WHAT TO PRODUCE: Copy the listing verbatim, excluding any images found in it.

GIVEN RECORDS:
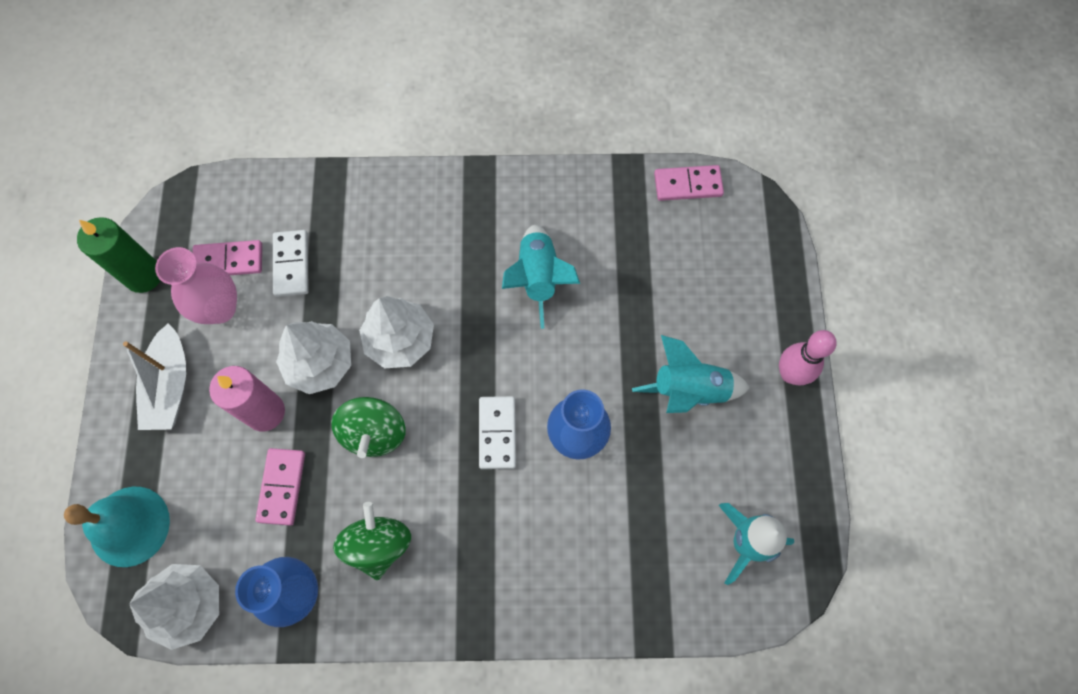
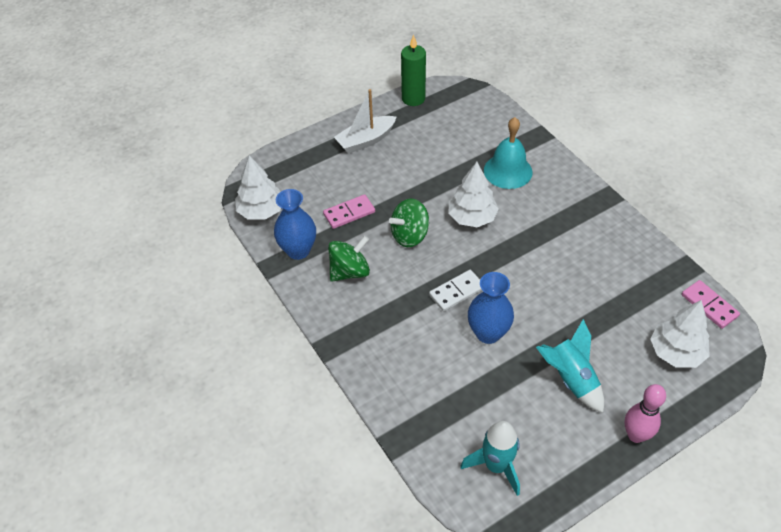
camera: 60 degrees right, 20 degrees down
(129, 526) = (284, 166): turquoise bell -> turquoise bell (508, 171)
(220, 308) = (422, 135): pink vase -> none
(228, 261) = (450, 124): pink domino -> none
(265, 412) = (383, 184): pink candle -> none
(292, 264) = (472, 149): white domino -> none
(319, 363) = (428, 191): white tree -> white tree (676, 352)
(538, 278) = (569, 260): turquoise rocket -> none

ANSWER SECTION:
camera: 60 degrees right, 20 degrees down
(129, 526) = (284, 166): turquoise bell -> turquoise bell (508, 171)
(220, 308) = (422, 135): pink vase -> none
(228, 261) = (450, 124): pink domino -> none
(265, 412) = (383, 184): pink candle -> none
(292, 264) = (472, 149): white domino -> none
(319, 363) = (428, 191): white tree -> white tree (676, 352)
(538, 278) = (569, 260): turquoise rocket -> none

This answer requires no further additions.